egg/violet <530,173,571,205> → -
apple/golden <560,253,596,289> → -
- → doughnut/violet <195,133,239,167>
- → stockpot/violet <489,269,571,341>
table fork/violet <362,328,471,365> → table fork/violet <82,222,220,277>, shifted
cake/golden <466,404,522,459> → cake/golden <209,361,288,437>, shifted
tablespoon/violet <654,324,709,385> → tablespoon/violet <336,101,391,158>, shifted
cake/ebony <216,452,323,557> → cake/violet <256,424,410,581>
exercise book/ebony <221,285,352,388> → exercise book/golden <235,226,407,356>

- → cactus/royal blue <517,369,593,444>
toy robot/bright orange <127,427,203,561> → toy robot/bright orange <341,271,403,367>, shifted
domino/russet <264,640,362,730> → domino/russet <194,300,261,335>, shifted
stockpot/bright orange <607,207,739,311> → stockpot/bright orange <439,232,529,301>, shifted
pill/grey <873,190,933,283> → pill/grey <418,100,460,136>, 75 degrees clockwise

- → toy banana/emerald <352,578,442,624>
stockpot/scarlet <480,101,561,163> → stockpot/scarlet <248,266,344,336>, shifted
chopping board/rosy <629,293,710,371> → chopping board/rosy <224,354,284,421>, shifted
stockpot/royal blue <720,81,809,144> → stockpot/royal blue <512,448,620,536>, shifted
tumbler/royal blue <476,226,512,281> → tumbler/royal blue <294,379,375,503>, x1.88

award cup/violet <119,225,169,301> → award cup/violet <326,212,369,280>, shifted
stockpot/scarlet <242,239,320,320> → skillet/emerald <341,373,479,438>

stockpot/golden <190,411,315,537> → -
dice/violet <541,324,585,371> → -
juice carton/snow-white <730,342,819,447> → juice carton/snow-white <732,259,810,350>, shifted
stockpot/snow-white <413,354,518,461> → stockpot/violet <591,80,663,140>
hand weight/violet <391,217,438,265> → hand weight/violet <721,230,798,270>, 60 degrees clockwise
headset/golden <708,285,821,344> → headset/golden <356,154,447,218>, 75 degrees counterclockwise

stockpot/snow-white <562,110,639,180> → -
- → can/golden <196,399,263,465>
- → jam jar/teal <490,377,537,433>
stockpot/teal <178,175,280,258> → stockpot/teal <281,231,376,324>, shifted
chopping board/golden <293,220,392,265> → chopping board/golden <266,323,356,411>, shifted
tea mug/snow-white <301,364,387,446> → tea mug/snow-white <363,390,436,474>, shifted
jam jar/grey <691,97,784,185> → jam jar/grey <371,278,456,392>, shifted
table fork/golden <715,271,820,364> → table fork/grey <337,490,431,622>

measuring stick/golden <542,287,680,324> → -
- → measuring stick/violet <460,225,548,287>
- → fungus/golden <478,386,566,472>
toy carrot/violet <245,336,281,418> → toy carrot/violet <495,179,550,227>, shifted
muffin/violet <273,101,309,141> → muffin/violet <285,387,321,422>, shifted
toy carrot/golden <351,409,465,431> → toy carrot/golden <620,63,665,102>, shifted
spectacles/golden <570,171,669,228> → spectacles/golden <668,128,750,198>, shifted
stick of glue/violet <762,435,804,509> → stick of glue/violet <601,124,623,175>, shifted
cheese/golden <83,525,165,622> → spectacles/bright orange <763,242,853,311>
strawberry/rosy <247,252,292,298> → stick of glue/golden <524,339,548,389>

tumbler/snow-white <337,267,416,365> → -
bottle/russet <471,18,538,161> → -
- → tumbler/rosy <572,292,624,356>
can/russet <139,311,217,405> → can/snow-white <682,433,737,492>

- Exercise directions
Extract from the listing above the lines between the line containing "table fork/violet <362,328,471,365>" and the line containing "cake/ebony <216,452,323,557> →", keeping both of those lines. Output nothing else.

- Answer space
table fork/violet <362,328,471,365> → table fork/violet <82,222,220,277>, shifted
cake/golden <466,404,522,459> → cake/golden <209,361,288,437>, shifted
tablespoon/violet <654,324,709,385> → tablespoon/violet <336,101,391,158>, shifted
cake/ebony <216,452,323,557> → cake/violet <256,424,410,581>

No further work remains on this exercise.